(TASK TO COMPLETE):
What is the number of lines below that contain the word "cyan"? Give only that number.

>>>>

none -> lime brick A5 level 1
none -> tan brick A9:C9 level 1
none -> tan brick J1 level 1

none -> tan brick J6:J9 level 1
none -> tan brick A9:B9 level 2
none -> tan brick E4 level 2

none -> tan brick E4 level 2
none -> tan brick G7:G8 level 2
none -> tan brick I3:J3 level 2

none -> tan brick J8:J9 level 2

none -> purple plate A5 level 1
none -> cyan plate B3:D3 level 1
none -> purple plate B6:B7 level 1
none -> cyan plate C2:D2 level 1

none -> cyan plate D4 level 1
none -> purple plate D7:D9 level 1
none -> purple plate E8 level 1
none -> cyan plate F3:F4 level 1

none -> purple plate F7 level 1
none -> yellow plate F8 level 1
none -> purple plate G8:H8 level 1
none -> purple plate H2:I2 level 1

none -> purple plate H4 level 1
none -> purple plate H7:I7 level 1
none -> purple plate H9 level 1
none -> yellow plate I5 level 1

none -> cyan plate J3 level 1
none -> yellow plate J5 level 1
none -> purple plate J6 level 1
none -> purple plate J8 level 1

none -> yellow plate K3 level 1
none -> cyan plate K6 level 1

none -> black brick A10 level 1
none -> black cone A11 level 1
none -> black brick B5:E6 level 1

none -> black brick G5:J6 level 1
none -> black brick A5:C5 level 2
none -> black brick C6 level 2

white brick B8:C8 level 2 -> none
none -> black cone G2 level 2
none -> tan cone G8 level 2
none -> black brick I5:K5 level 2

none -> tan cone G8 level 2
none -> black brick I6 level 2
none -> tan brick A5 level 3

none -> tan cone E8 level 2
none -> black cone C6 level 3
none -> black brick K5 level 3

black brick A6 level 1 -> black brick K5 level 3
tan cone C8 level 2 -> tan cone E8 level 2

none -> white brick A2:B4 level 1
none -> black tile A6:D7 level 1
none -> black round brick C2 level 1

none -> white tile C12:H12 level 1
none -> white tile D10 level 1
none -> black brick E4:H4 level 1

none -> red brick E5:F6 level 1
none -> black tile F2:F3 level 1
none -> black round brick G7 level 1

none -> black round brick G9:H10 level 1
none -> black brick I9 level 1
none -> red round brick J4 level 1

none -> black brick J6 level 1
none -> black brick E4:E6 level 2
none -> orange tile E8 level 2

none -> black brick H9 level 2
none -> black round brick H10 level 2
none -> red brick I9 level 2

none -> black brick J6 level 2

<<<<

(RESPONSE):
6